* [EXERCISE DESCRIPTION]:
Begin at the line below that has "pink brick C2:F3" and stop after the line that has "orange plate G3:G4 level 5 -> none". Please restate only those lines, word for word.

(DATA UNDER STUDY Opens)

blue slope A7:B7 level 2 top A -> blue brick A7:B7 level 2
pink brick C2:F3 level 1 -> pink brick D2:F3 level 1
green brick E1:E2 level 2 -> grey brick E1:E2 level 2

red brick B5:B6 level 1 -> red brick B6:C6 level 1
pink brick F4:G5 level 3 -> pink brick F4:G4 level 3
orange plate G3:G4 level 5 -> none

(DATA UNDER STUDY Closes)
(DATA UNDER STUDY Opens)

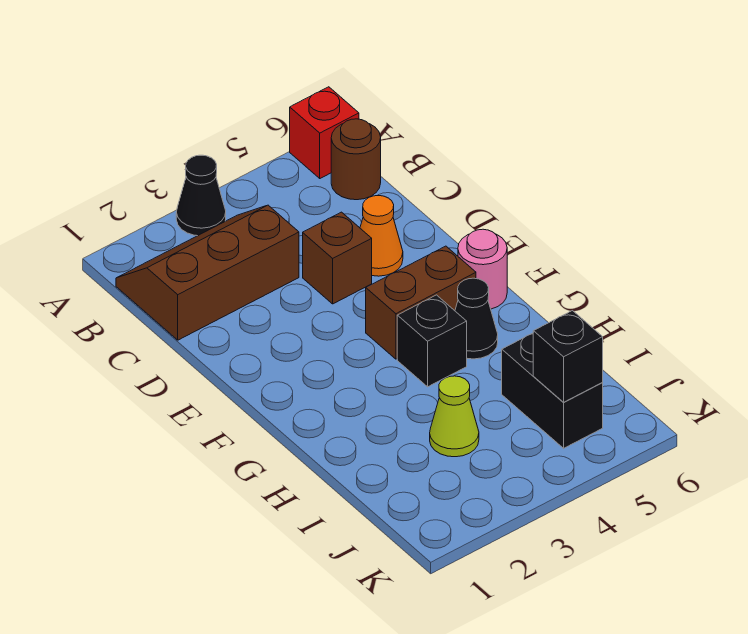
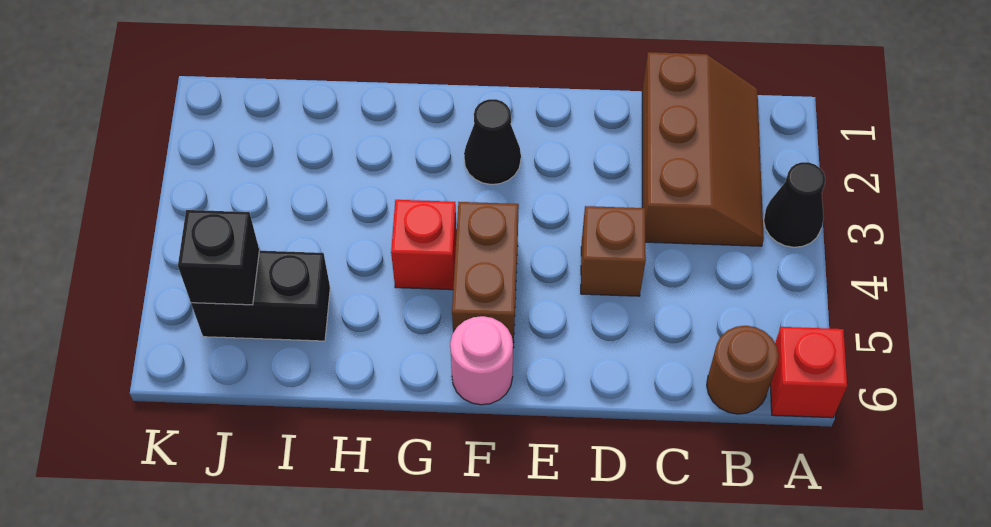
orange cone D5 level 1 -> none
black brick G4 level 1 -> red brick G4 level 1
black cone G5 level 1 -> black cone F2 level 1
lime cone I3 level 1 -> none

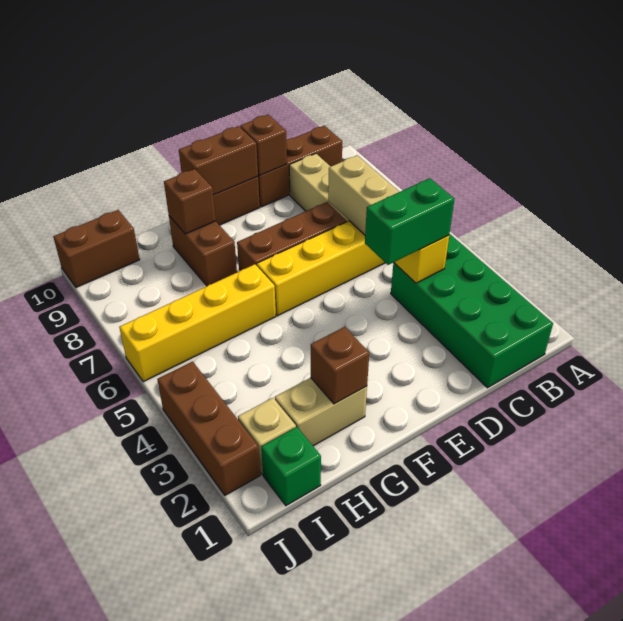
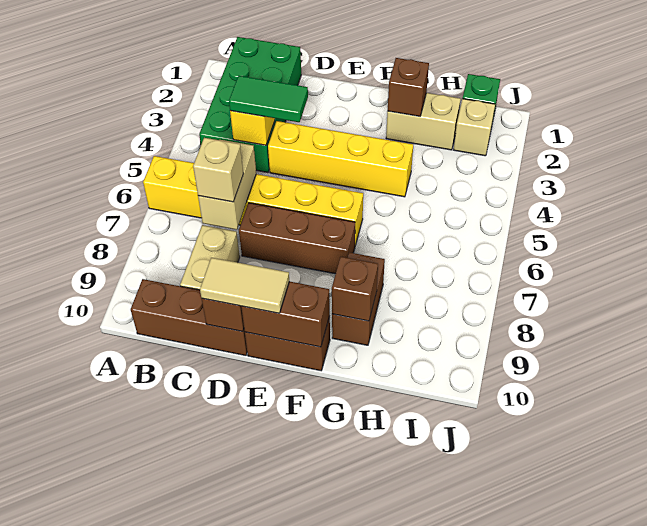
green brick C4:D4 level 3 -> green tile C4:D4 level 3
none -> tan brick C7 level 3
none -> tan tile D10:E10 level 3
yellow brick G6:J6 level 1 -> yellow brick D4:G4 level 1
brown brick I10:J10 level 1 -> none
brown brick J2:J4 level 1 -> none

(DATA UNDER STUDY Closes)

* [OUTPUT OF THE EXERCISE]:
pink brick C2:F3 level 1 -> pink brick D2:F3 level 1
green brick E1:E2 level 2 -> grey brick E1:E2 level 2

red brick B5:B6 level 1 -> red brick B6:C6 level 1
pink brick F4:G5 level 3 -> pink brick F4:G4 level 3
orange plate G3:G4 level 5 -> none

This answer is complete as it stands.